===== Exercise material =====

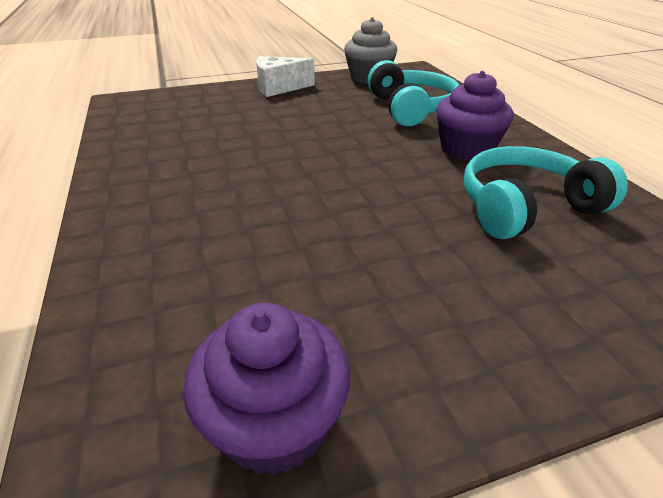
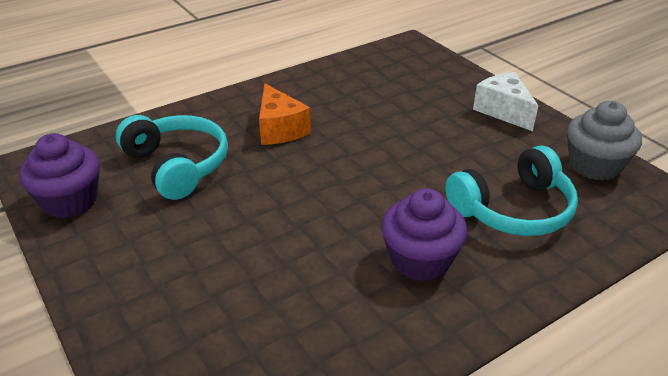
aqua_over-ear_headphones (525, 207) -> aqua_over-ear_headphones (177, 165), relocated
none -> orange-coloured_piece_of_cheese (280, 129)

=====
===== Exercise material =====

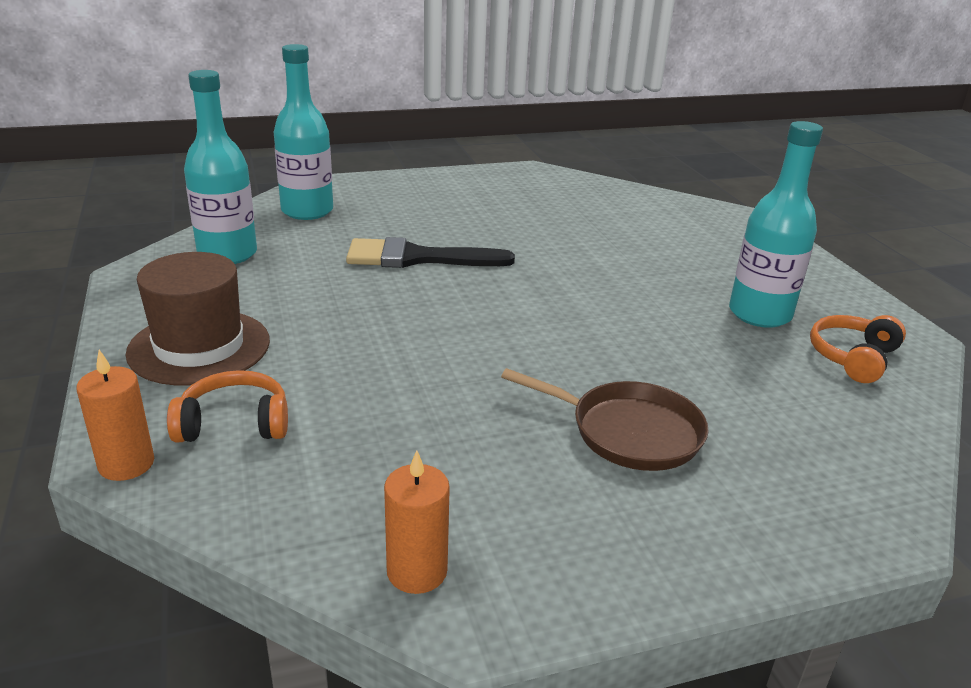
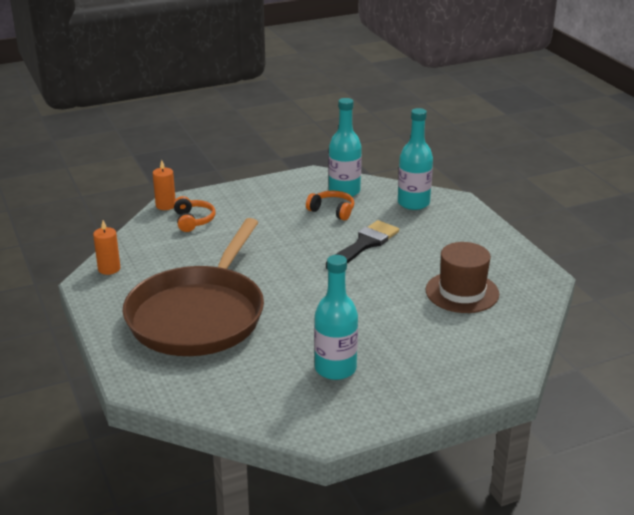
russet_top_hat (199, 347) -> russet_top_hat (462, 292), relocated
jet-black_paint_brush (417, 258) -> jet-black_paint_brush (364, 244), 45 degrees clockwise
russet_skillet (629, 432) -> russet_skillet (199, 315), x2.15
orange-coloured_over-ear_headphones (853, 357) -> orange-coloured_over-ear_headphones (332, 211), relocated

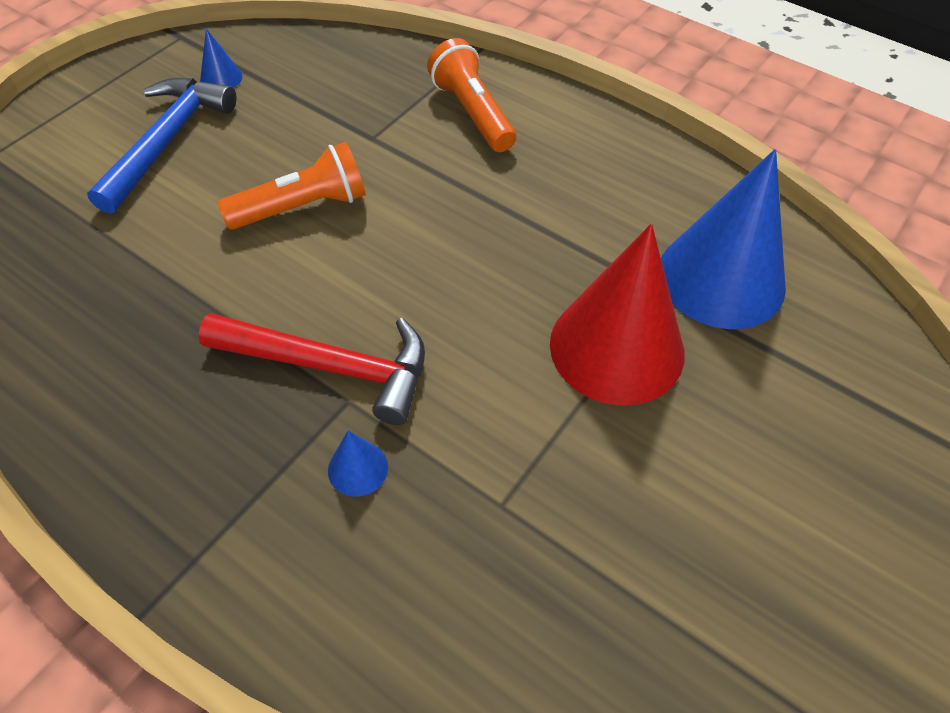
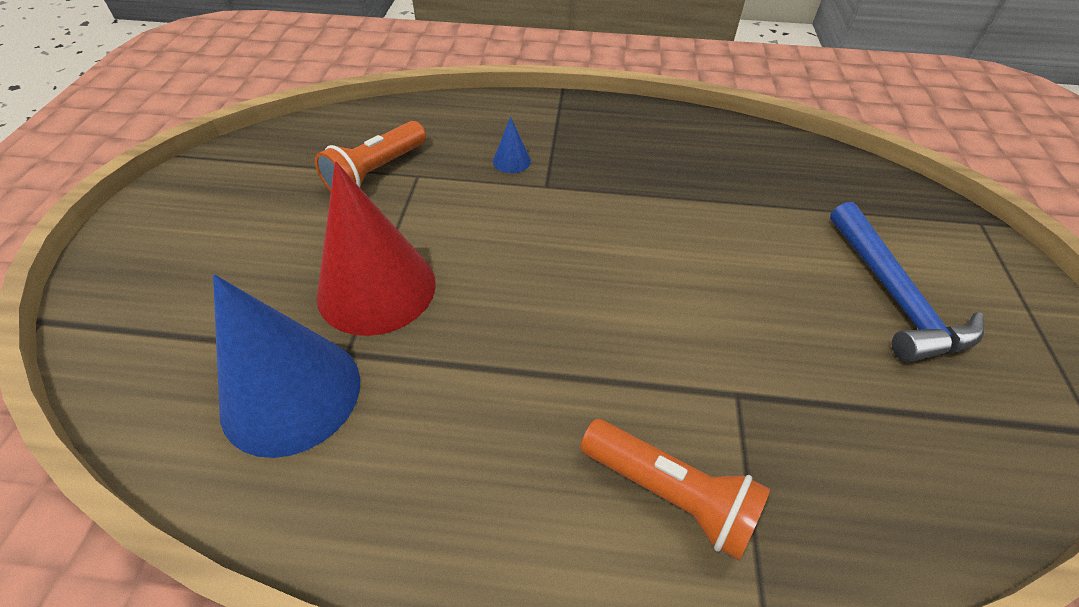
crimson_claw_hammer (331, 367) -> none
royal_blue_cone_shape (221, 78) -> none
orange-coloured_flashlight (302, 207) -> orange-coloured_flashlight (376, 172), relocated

=====

■ Your goal ■
In the entries above, please find the line with "aqua_over-ear_headphones (525, 207)" and the line with "none -> orange-coloured_piece_of_cheese", then write out exactly those two lines and every line between them, and nothing more.

■ Response to the exercise ■
aqua_over-ear_headphones (525, 207) -> aqua_over-ear_headphones (177, 165), relocated
none -> orange-coloured_piece_of_cheese (280, 129)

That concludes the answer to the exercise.